§ AVAILABLE RECORDS

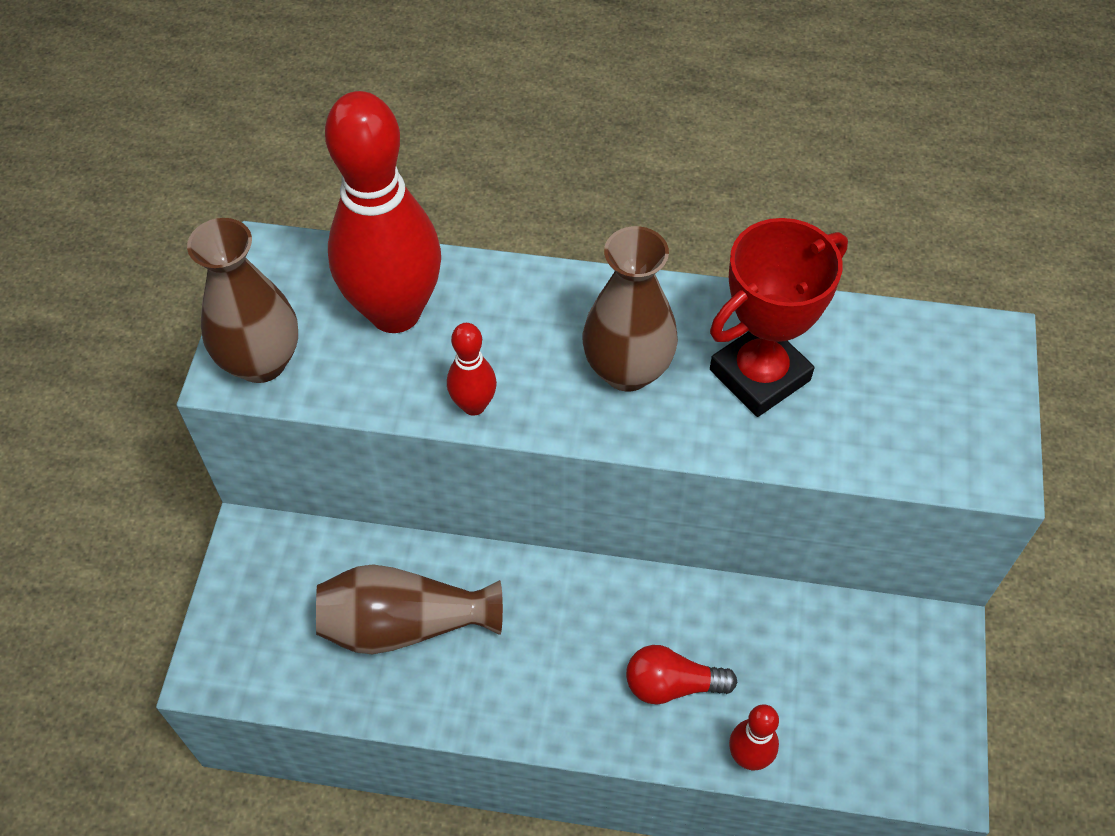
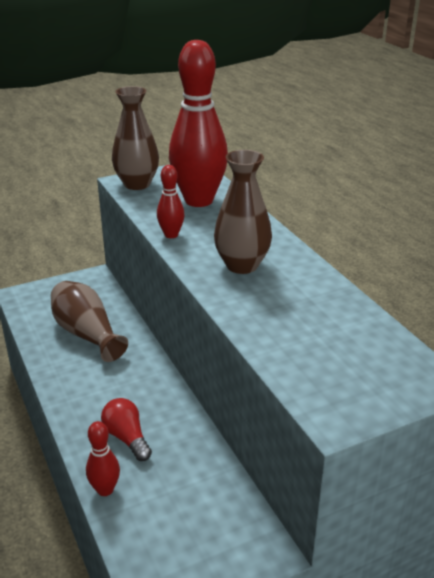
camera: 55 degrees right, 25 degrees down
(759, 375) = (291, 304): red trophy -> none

==

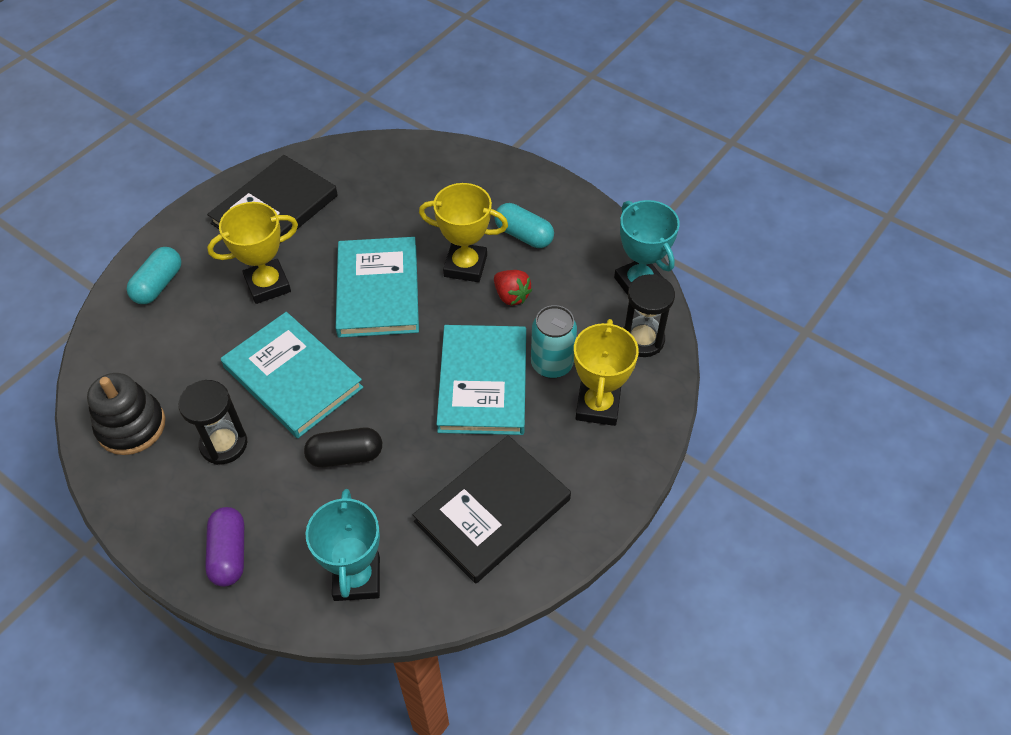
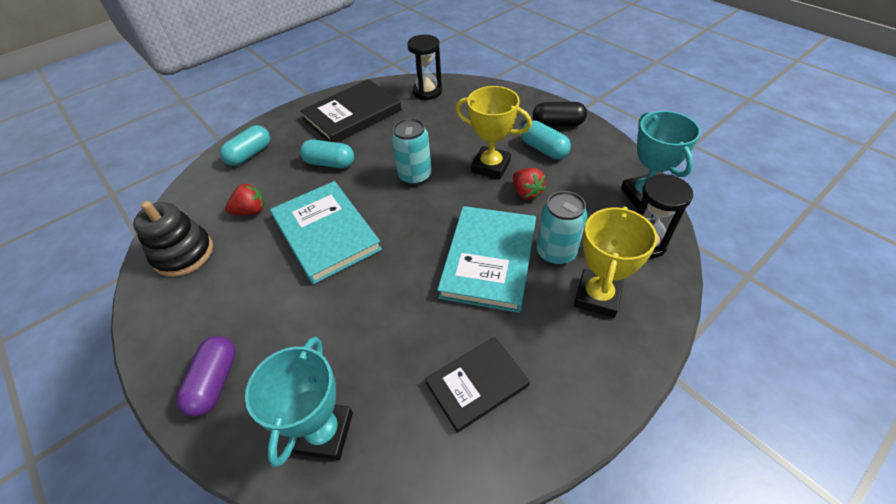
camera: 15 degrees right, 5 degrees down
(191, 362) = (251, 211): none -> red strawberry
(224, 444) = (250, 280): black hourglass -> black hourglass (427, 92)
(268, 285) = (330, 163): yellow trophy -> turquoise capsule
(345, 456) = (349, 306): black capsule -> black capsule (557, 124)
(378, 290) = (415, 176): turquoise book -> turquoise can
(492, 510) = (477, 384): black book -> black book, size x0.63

§ HOW TO COMPLETE THIS TASK
Reproduce exactly the lines of the records above from the one with "(378, 290) = (415, 176): turquoise" to the one with "(492, 510) = (477, 384): black", both included, and leave out everything else.

§ EXPECTED ANSWER
(378, 290) = (415, 176): turquoise book -> turquoise can
(492, 510) = (477, 384): black book -> black book, size x0.63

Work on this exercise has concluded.